- What the exercise asks -
As the answer, give every line of the records that includes the word "tower".

Recorded data:
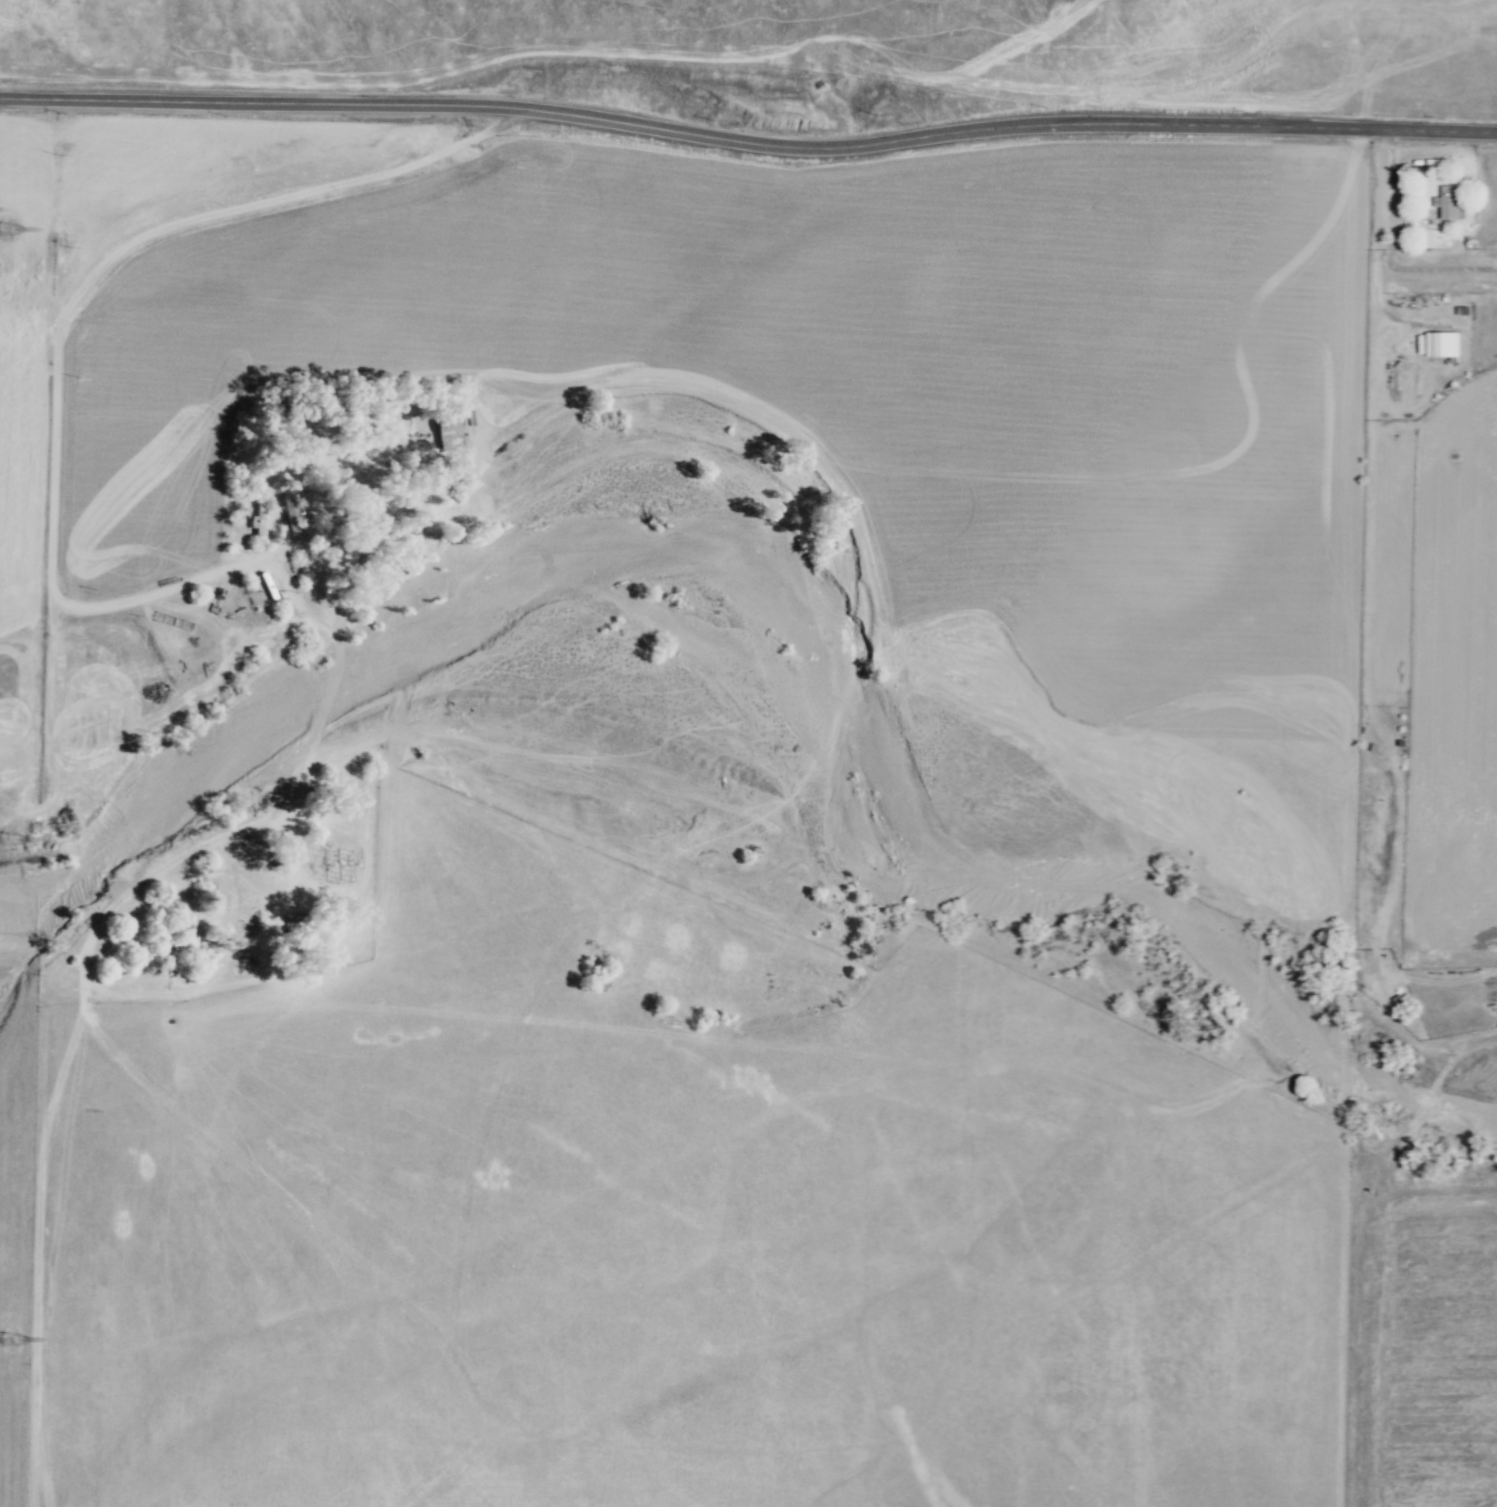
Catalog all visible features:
road: (748, 140)
building: (1452, 203)
power tower: (4, 229)
road: (1375, 254)
road: (57, 344)
building: (1442, 344)
building: (447, 432)
building: (288, 513)
building: (257, 515)
river: (803, 629)
crop: (1454, 678)
road: (1368, 696)
road: (274, 814)
power tower: (9, 841)
road: (313, 967)
road: (1438, 994)
road: (1358, 1242)
road: (37, 1256)
power tower: (10, 1340)
crop: (1422, 1347)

- Worked solution -
power tower: (4, 229)
power tower: (9, 841)
power tower: (10, 1340)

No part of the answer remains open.